### DATA EXTRACT
******
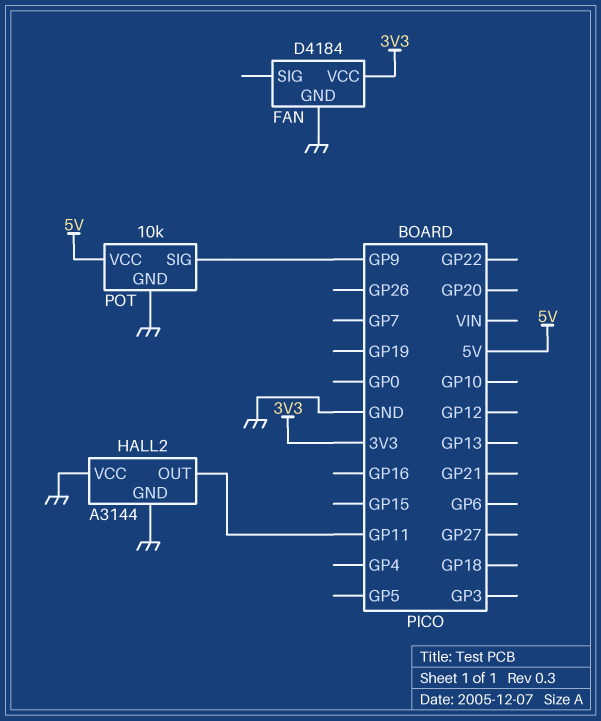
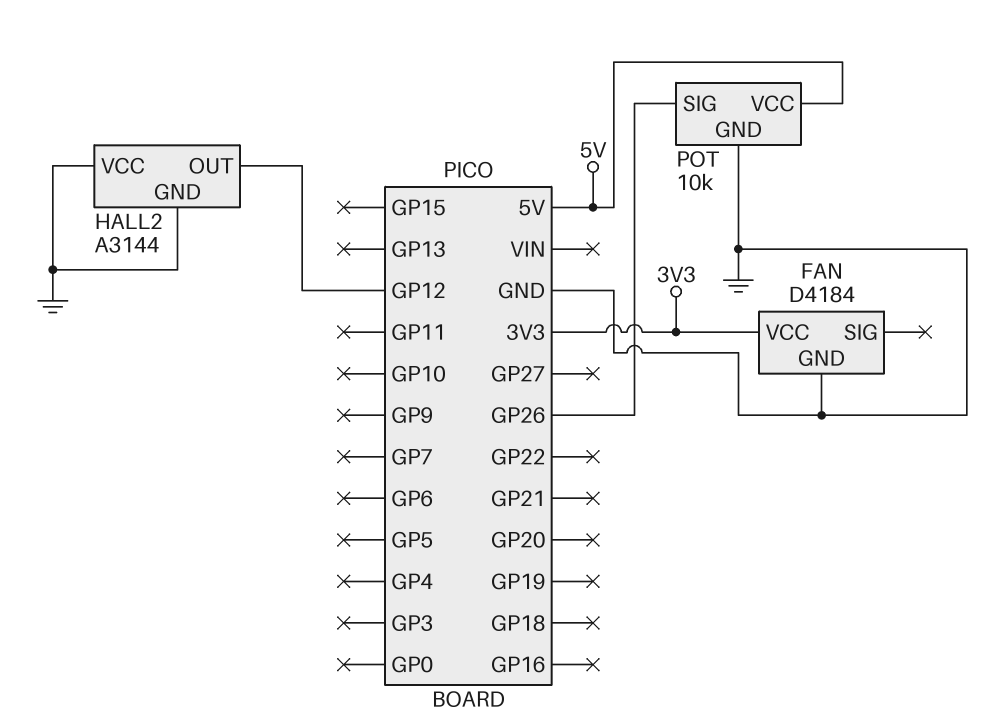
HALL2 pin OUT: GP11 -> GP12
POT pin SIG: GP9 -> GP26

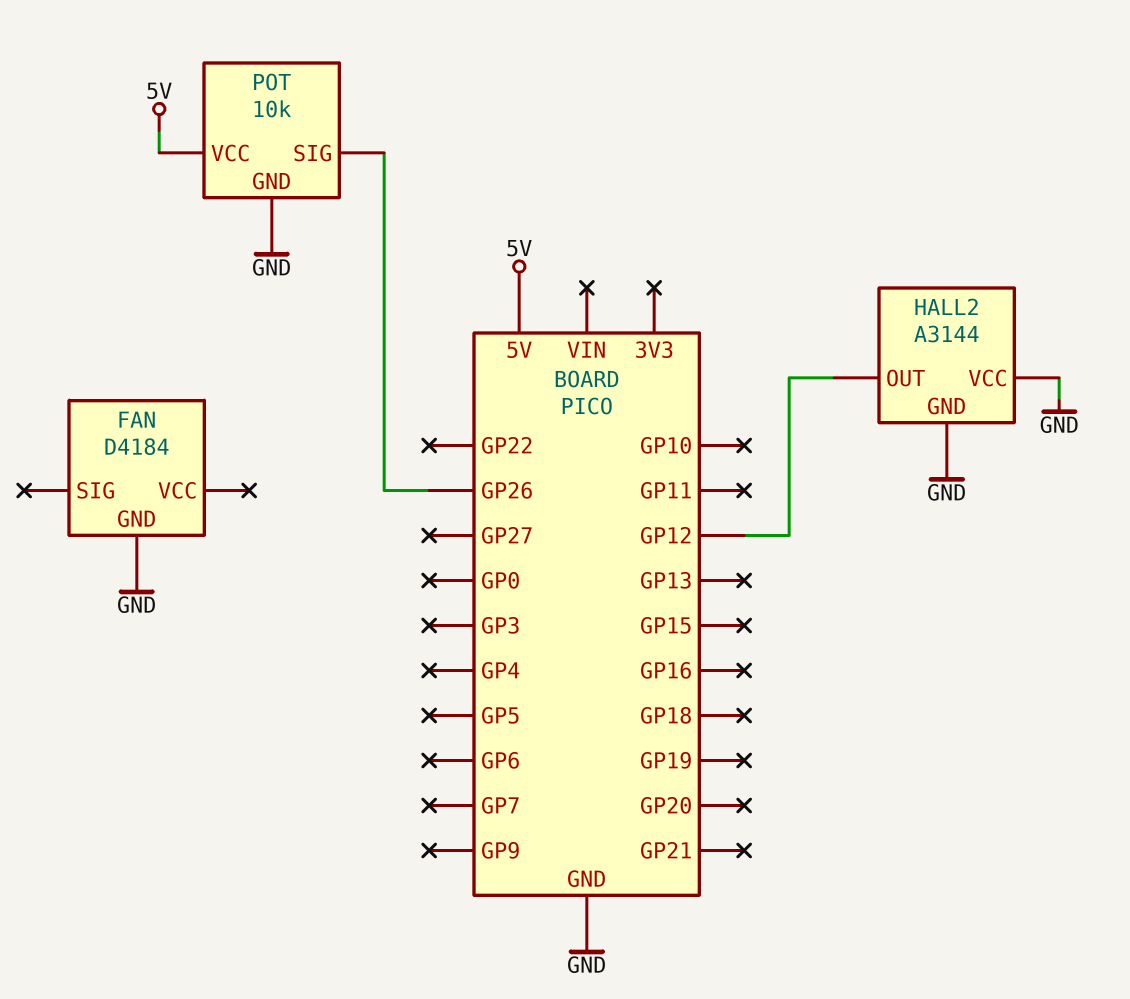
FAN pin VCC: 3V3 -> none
******
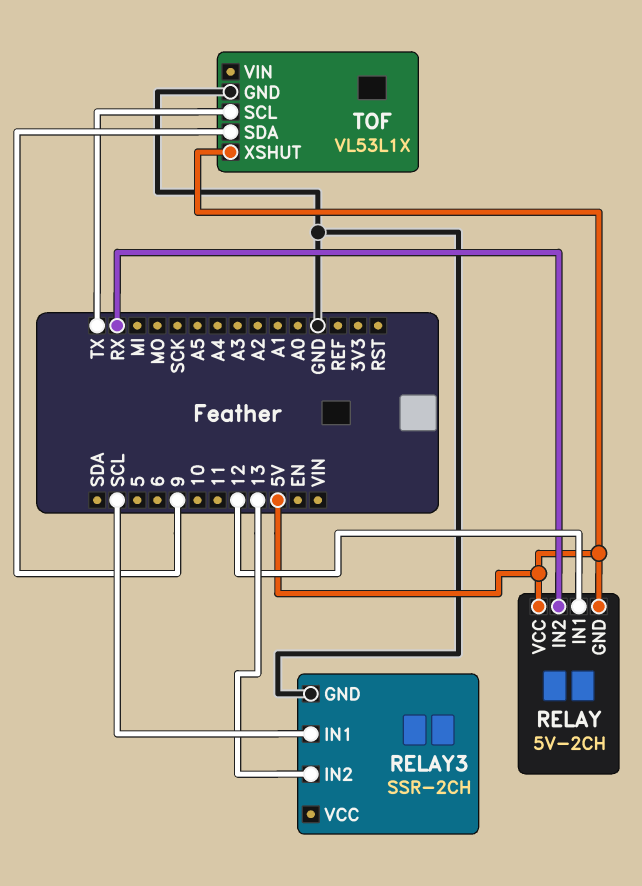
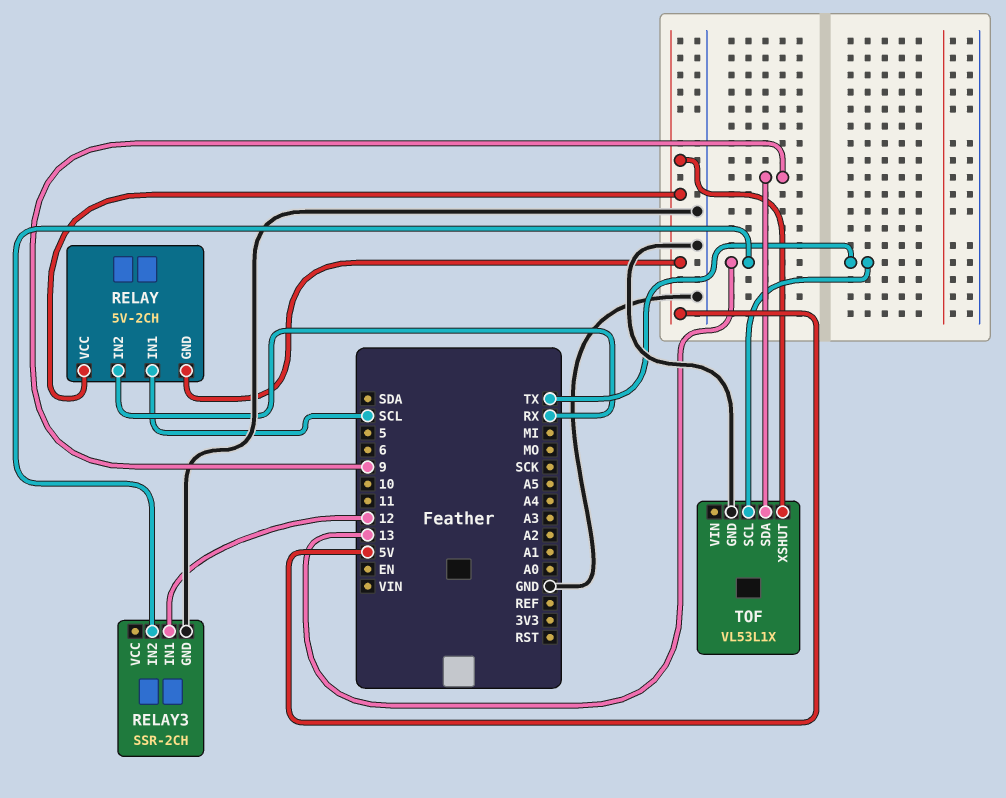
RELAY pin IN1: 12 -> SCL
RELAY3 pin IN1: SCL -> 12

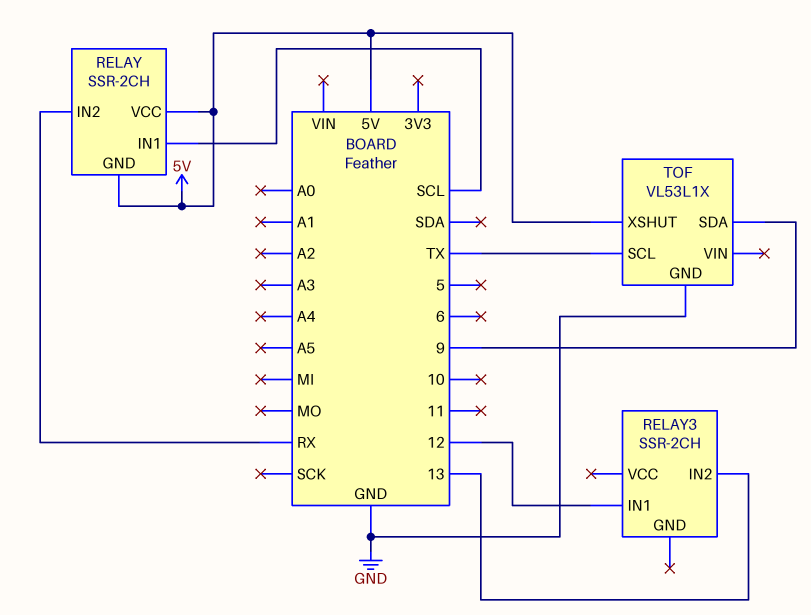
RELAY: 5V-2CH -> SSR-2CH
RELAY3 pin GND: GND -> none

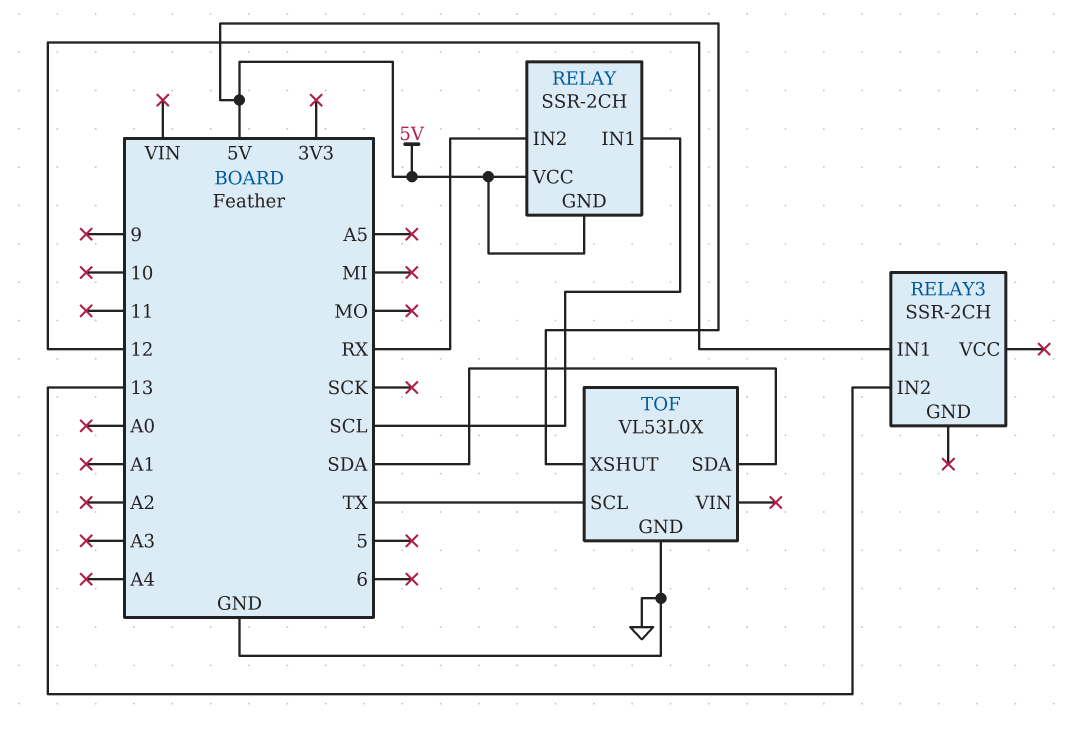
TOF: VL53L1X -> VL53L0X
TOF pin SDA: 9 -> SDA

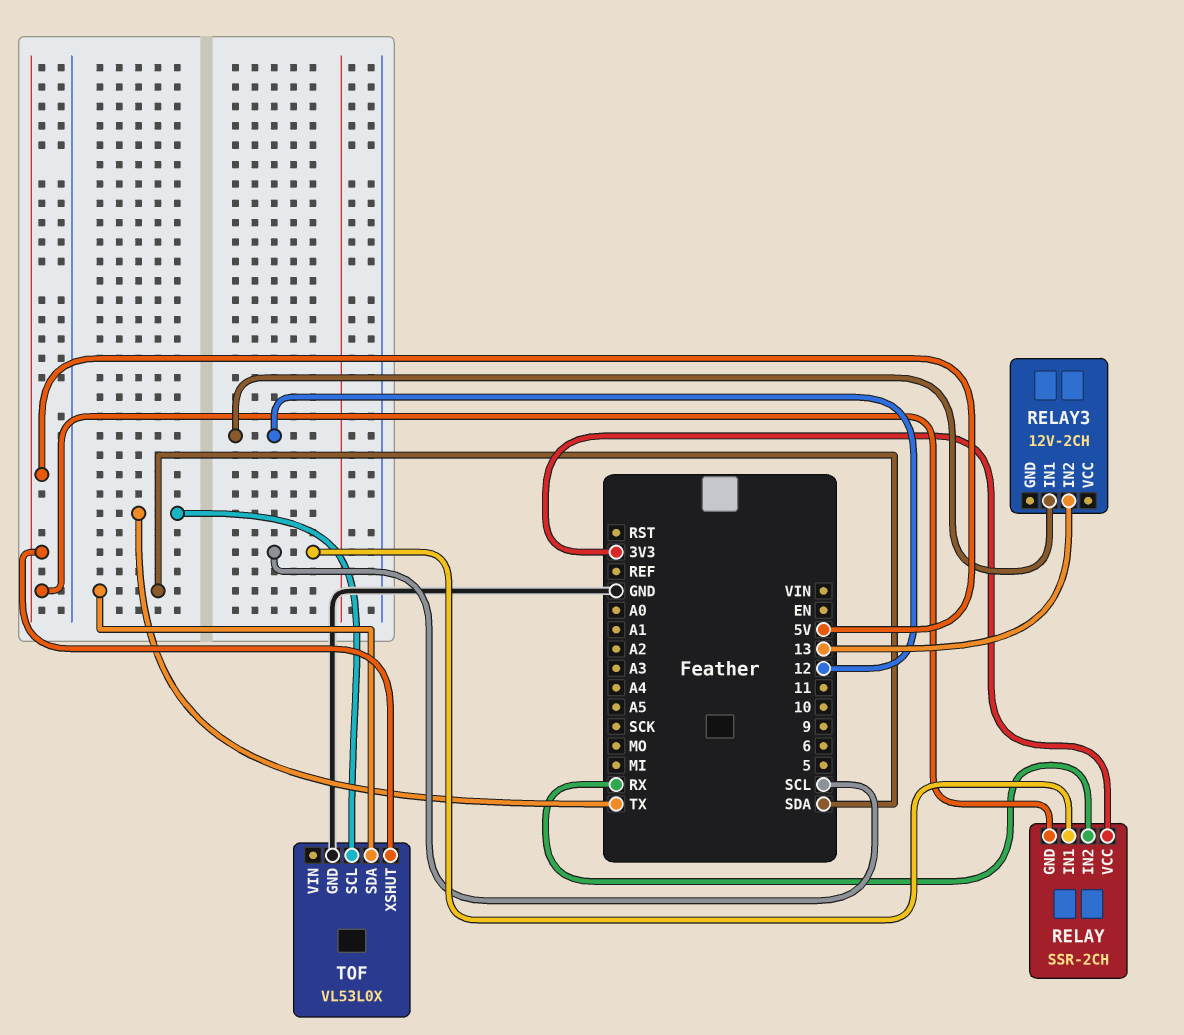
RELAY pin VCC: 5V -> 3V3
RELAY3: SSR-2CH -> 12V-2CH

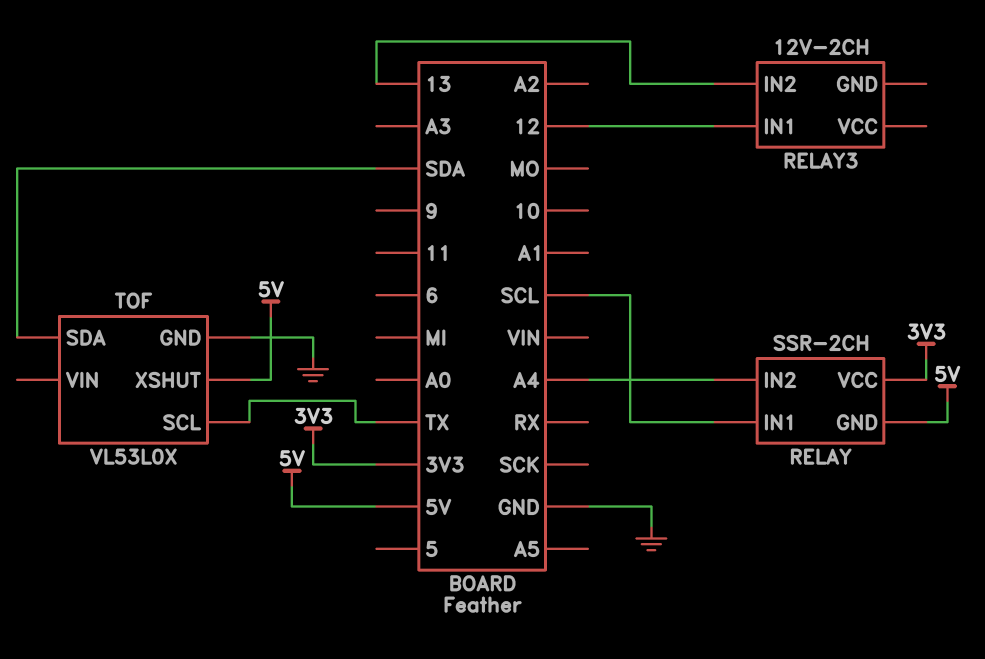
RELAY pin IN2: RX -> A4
******
### EXERCISE AIM
Lines with the word "none" in them should be copied from the preceding records.

### SOLUTION FOR THIS TASK
FAN pin VCC: 3V3 -> none
RELAY3 pin GND: GND -> none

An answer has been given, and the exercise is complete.